**Directions:** Each record should be copied exactly into the answer, and no picture should go with it.

(Colored object listings)
====
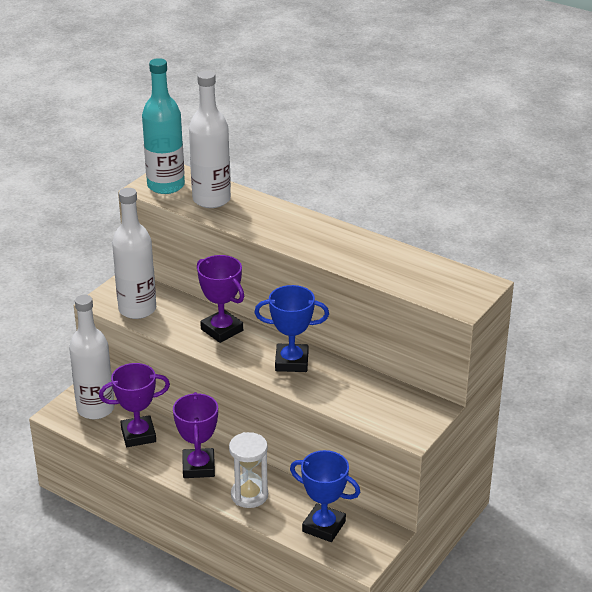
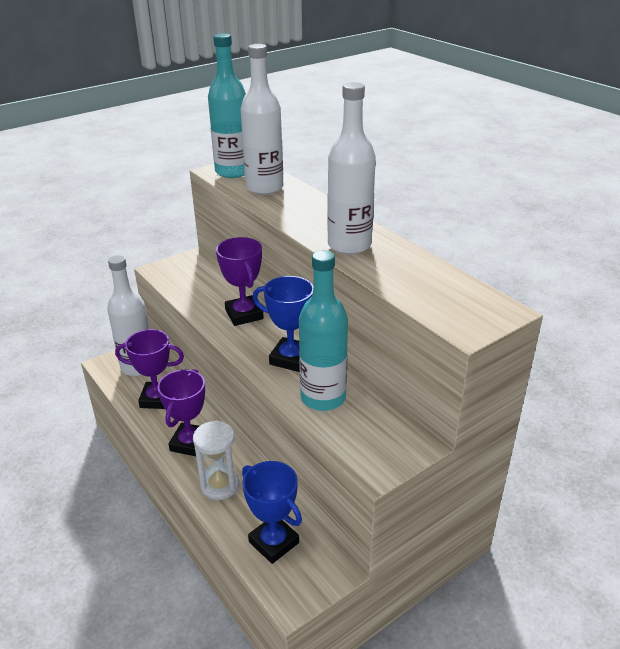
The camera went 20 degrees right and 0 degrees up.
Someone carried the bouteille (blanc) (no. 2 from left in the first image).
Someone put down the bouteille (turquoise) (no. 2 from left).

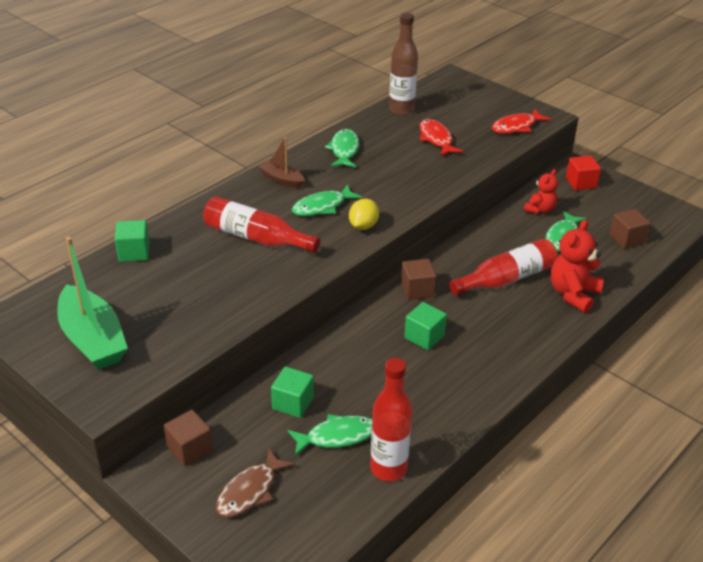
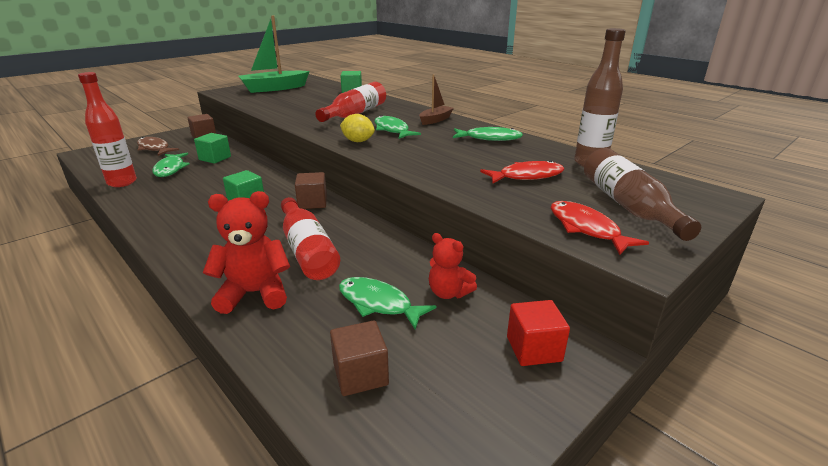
The camera went 95 degrees right and 10 degrees down.
Someone rotated the ours en peluche (rouge) (no. 2 from left in the first image) by 45 degrees counterclockwise.
Someone put down the bouteille (marron) (no. 2 from left).

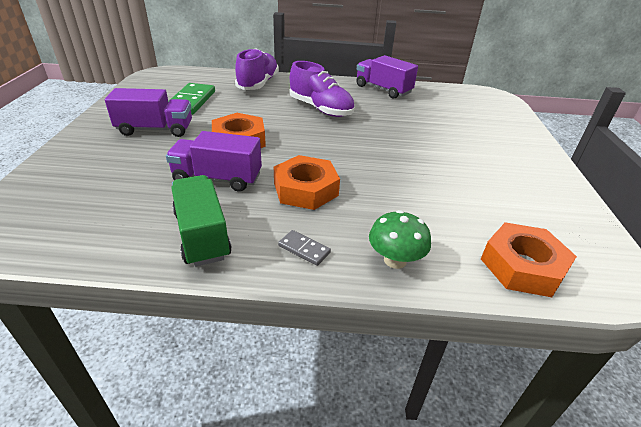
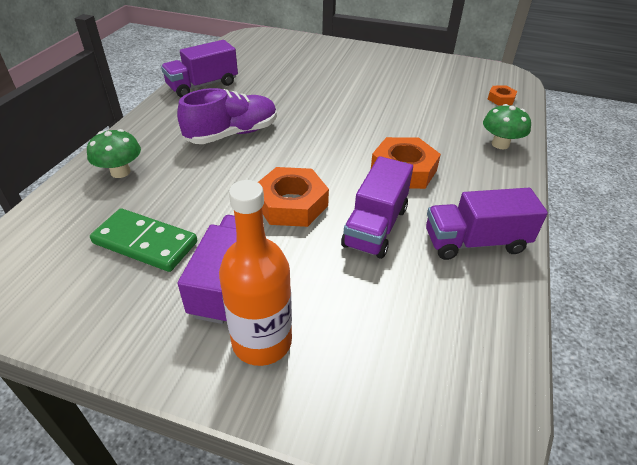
The camera went 75 degrees left and 5 degrees up.
Someone swapped the chaussure (violet) (no. 1 from left) for the champignon (vert) (no. 1 from left).
Someone repainted the camion (vert), which became the camion (violet) (no. 4 from left).
Someone scaled the écrou (orange) (no. 3 from left) by 0.52.
Someone took away the domino (gris).
Someone put down the bouteille (orange).

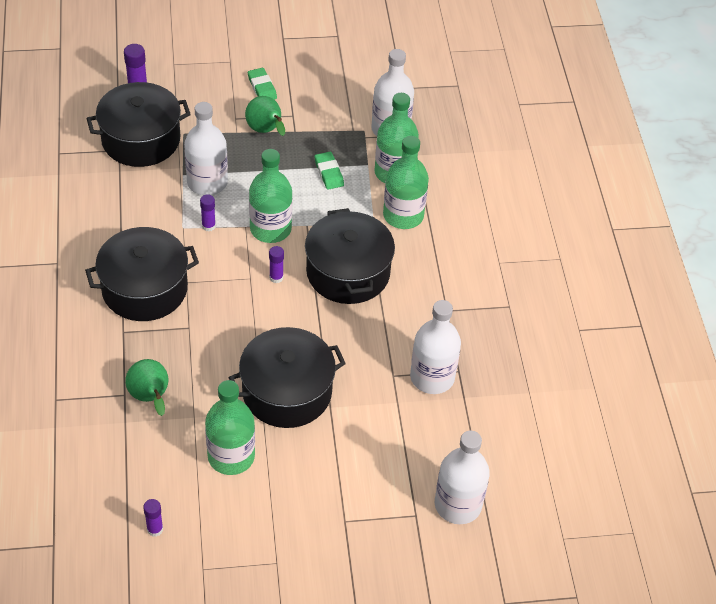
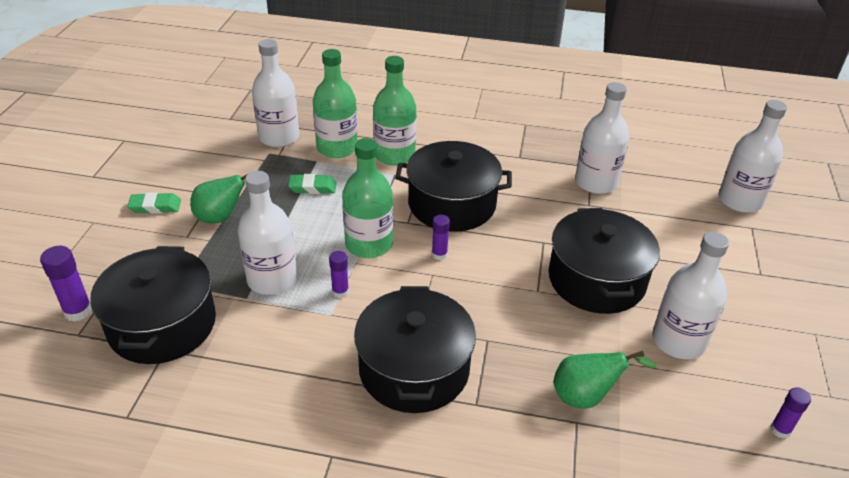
The camera went 70 degrees left and 10 degrees down.
Someone repainted the bouteille (vert) (no. 1 from left), which became the bouteille (blanc) (no. 4 from left).

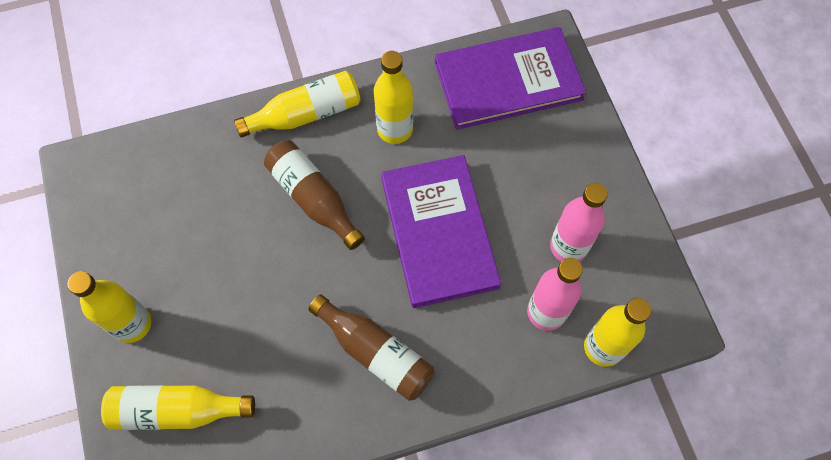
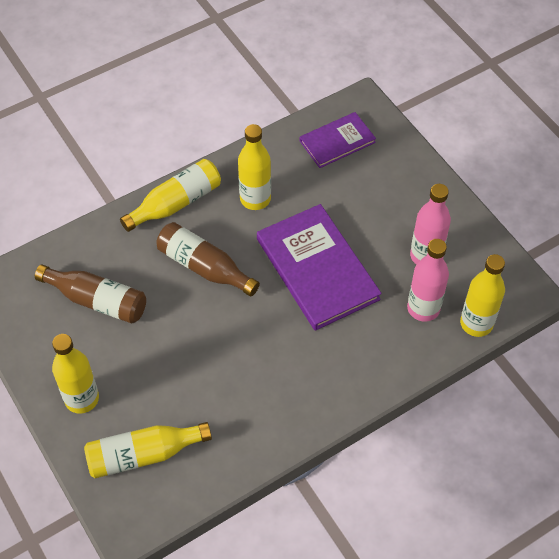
The camera went 15 degrees left and 10 degrees down.
Someone scaled the livre (violet) (no. 2 from left) by 0.58.
Someone carried the bouteille (marron) (no. 2 from left in the first image).

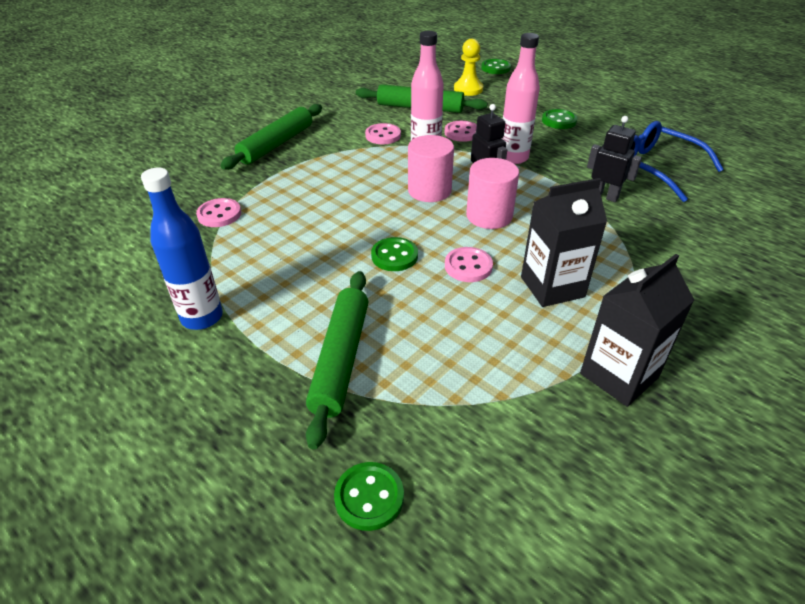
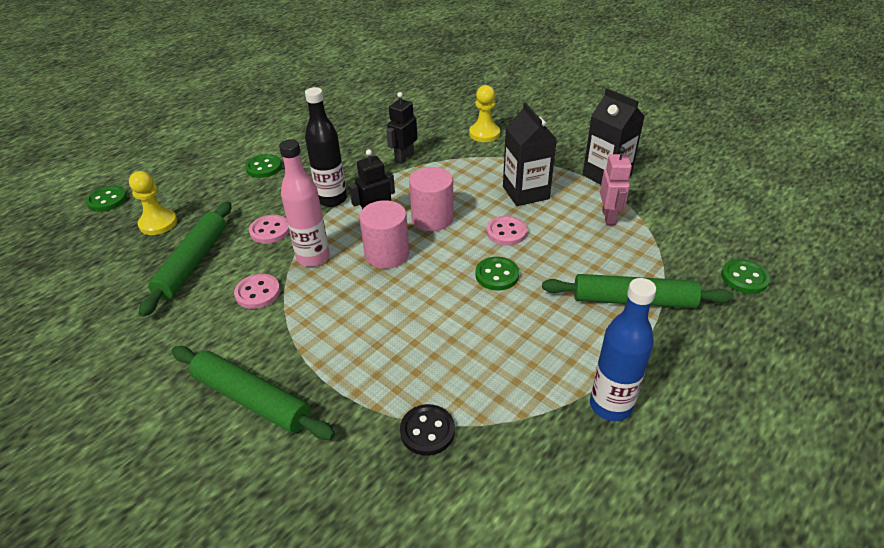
The camera went 90 degrees left and 0 degrees up.
Someone repainted the bouteille (rose) (no. 2 from left), which became the bouteille (noir).
Someone took away the lunettes (bleu).
Someone repainted the bouton (rose) (no. 1 from left), which became the bouton (noir).
Someone put down the pion (jaune) (no. 2 from left).
Someone put down the robot (rose).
====
**Your response:**
The camera went 20 degrees right and 0 degrees up.
Someone carried the bouteille (blanc) (no. 2 from left in the first image).
Someone put down the bouteille (turquoise) (no. 2 from left).

The camera went 95 degrees right and 10 degrees down.
Someone rotated the ours en peluche (rouge) (no. 2 from left in the first image) by 45 degrees counterclockwise.
Someone put down the bouteille (marron) (no. 2 from left).

The camera went 75 degrees left and 5 degrees up.
Someone swapped the chaussure (violet) (no. 1 from left) for the champignon (vert) (no. 1 from left).
Someone repainted the camion (vert), which became the camion (violet) (no. 4 from left).
Someone scaled the écrou (orange) (no. 3 from left) by 0.52.
Someone took away the domino (gris).
Someone put down the bouteille (orange).

The camera went 70 degrees left and 10 degrees down.
Someone repainted the bouteille (vert) (no. 1 from left), which became the bouteille (blanc) (no. 4 from left).

The camera went 15 degrees left and 10 degrees down.
Someone scaled the livre (violet) (no. 2 from left) by 0.58.
Someone carried the bouteille (marron) (no. 2 from left in the first image).

The camera went 90 degrees left and 0 degrees up.
Someone repainted the bouteille (rose) (no. 2 from left), which became the bouteille (noir).
Someone took away the lunettes (bleu).
Someone repainted the bouton (rose) (no. 1 from left), which became the bouton (noir).
Someone put down the pion (jaune) (no. 2 from left).
Someone put down the robot (rose).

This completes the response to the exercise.